**Requirement**
Using the data beneath this instruction, retype only the lines from the one that contains "pos2: [370, 284, 421, 333]" down to the one that contains "after: but [różowy]", both included, exactly as they appear.
Segment Start: Records supplied
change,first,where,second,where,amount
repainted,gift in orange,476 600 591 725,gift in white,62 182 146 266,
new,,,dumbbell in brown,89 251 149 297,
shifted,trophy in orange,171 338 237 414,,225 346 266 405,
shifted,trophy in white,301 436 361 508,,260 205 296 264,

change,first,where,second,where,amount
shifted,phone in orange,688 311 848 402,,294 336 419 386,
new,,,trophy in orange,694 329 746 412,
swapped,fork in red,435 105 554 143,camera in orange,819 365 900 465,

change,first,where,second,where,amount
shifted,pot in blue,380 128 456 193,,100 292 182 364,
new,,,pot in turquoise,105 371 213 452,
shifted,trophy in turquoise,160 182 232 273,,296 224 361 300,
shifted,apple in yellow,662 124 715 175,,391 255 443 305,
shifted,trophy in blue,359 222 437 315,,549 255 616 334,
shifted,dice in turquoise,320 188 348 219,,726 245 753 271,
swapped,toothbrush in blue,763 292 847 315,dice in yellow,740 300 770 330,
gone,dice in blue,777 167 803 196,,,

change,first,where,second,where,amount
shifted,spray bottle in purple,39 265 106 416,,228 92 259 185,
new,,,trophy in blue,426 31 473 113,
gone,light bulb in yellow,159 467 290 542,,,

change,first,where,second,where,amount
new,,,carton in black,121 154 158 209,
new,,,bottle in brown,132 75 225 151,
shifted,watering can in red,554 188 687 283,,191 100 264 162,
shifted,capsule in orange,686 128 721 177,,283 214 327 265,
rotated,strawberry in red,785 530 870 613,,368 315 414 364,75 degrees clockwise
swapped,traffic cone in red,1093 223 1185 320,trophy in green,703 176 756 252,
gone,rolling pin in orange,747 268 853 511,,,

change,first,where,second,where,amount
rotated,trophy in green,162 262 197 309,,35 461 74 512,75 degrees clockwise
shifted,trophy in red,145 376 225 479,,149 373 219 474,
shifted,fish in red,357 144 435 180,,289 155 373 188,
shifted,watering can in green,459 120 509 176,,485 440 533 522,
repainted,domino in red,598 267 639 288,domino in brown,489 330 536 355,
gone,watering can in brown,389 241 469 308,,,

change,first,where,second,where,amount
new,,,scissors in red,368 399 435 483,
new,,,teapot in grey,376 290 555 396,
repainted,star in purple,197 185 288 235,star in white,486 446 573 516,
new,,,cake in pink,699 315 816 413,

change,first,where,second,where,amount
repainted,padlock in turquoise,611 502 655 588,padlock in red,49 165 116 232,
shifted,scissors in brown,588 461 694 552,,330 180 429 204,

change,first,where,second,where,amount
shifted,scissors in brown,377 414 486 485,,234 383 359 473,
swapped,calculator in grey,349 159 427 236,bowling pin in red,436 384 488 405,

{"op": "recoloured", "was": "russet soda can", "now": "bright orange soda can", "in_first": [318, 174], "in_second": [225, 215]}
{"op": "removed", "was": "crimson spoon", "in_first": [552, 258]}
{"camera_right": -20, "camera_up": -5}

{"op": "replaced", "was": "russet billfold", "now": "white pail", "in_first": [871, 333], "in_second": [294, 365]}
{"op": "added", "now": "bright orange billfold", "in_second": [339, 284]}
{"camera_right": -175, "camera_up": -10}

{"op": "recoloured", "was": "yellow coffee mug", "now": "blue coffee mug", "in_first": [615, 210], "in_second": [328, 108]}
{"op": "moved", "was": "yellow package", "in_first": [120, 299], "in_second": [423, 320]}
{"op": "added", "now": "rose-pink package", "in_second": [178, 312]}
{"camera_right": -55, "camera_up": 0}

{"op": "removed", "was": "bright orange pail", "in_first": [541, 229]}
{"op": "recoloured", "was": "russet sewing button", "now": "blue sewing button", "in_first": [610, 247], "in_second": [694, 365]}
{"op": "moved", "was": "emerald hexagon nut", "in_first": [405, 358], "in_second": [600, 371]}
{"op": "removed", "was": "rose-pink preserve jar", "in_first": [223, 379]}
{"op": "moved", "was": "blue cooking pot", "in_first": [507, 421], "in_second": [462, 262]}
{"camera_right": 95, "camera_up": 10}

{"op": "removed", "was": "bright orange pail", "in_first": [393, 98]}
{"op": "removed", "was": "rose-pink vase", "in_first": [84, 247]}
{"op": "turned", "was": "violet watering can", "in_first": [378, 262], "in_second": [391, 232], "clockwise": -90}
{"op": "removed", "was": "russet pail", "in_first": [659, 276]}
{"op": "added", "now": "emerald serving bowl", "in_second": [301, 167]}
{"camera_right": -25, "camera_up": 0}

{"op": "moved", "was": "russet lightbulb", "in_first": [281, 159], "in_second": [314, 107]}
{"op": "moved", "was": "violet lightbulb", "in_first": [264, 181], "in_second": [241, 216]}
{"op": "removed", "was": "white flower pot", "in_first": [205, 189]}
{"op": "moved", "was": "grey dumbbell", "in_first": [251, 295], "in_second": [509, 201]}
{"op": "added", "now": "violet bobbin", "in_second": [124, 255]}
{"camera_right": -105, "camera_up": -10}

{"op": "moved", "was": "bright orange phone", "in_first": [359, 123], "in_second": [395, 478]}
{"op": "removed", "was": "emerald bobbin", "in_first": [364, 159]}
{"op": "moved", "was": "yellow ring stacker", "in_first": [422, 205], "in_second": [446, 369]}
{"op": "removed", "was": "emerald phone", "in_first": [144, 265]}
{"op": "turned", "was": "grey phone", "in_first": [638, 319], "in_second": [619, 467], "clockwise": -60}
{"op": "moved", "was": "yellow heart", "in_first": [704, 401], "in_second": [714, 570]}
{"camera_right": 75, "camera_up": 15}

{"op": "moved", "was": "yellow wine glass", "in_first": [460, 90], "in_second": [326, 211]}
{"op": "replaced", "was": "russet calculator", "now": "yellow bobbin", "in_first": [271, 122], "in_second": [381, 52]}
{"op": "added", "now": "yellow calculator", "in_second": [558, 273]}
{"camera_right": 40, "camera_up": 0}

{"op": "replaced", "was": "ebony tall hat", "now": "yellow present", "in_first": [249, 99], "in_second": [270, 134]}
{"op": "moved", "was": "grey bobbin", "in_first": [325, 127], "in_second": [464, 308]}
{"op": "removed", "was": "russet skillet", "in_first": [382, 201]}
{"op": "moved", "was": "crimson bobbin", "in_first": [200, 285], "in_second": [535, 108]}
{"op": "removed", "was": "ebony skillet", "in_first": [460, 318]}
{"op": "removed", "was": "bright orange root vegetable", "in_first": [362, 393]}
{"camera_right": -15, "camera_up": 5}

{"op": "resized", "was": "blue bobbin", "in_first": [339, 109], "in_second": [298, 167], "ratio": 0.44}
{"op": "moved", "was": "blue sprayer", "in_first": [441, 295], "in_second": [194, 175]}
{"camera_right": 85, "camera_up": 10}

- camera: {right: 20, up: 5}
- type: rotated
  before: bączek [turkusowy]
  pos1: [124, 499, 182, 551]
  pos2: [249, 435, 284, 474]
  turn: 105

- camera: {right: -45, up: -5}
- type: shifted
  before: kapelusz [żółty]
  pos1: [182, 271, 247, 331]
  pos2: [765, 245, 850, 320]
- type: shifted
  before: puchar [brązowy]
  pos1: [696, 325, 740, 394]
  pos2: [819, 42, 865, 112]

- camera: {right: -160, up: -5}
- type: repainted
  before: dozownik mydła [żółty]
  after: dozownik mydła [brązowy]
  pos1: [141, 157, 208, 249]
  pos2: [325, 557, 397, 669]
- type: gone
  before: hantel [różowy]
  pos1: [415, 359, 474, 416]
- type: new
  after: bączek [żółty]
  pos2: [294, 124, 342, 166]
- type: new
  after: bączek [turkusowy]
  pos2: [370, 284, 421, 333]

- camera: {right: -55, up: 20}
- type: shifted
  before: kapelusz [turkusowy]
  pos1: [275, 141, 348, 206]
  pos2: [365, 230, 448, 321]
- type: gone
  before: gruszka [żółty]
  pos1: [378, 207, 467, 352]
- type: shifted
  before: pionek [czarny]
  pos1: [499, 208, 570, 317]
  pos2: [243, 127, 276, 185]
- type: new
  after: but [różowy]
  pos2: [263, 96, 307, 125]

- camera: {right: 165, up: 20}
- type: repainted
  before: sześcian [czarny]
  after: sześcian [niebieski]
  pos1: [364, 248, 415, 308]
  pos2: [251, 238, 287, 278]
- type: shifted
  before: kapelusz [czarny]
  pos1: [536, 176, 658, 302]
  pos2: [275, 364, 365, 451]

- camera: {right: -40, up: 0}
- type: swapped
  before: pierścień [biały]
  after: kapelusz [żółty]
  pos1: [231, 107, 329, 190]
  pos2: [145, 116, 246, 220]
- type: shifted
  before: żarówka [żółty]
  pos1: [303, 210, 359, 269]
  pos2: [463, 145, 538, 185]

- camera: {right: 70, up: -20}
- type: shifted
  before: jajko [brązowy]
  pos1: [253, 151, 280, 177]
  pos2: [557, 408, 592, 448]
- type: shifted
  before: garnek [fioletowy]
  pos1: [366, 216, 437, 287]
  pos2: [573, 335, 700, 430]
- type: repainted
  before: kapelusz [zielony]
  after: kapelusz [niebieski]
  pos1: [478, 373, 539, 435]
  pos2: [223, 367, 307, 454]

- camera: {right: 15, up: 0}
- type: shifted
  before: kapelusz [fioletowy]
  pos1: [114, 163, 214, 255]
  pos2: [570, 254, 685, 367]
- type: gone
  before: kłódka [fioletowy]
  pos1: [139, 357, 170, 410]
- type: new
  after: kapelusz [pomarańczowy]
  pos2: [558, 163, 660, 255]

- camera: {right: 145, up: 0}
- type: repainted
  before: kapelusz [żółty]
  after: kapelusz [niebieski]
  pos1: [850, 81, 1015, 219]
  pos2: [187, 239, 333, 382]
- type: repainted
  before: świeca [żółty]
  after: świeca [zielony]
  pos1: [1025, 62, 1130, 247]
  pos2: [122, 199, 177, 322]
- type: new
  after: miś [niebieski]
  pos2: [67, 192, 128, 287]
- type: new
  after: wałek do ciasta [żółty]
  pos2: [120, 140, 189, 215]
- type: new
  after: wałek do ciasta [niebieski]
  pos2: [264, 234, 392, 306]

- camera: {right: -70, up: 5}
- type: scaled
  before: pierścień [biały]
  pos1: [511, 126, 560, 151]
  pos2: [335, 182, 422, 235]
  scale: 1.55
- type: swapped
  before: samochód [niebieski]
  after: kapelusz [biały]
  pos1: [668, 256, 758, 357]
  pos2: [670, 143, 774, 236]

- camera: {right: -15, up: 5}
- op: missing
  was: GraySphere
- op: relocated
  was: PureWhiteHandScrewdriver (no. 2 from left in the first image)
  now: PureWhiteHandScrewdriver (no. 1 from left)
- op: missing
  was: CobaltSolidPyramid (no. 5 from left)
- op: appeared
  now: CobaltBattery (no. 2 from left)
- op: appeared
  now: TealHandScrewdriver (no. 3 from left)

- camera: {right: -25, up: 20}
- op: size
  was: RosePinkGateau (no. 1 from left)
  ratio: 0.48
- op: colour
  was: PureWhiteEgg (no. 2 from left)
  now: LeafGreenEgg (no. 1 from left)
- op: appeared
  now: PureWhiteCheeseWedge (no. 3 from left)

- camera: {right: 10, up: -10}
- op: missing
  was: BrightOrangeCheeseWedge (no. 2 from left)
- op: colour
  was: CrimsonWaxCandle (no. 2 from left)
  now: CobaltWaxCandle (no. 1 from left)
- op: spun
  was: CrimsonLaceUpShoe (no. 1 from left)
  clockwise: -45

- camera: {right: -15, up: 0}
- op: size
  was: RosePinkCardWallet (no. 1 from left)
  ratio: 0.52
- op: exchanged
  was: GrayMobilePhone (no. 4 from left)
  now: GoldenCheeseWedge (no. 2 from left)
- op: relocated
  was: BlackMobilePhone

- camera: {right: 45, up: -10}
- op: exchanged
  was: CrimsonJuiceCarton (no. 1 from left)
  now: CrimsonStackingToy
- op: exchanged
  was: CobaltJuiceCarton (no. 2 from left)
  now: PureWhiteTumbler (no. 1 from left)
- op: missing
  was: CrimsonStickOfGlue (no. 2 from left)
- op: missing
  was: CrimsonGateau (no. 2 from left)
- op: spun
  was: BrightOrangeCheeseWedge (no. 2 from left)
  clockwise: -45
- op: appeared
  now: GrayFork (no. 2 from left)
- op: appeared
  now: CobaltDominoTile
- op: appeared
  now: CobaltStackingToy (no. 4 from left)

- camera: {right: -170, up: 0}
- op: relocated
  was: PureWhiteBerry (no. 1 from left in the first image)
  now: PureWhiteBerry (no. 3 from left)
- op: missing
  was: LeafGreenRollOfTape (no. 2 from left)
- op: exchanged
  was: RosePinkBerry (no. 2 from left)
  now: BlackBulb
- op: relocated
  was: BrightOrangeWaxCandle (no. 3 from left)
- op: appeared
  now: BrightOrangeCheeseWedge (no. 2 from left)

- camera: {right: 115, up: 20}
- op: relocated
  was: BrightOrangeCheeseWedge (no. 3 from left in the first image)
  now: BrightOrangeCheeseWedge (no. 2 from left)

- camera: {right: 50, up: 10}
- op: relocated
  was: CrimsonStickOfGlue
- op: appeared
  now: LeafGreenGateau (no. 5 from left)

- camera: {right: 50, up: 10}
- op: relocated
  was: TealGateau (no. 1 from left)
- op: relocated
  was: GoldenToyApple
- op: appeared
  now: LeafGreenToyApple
Segment End: Records supplied
**The answer**
  pos2: [370, 284, 421, 333]

- camera: {right: -55, up: 20}
- type: shifted
  before: kapelusz [turkusowy]
  pos1: [275, 141, 348, 206]
  pos2: [365, 230, 448, 321]
- type: gone
  before: gruszka [żółty]
  pos1: [378, 207, 467, 352]
- type: shifted
  before: pionek [czarny]
  pos1: [499, 208, 570, 317]
  pos2: [243, 127, 276, 185]
- type: new
  after: but [różowy]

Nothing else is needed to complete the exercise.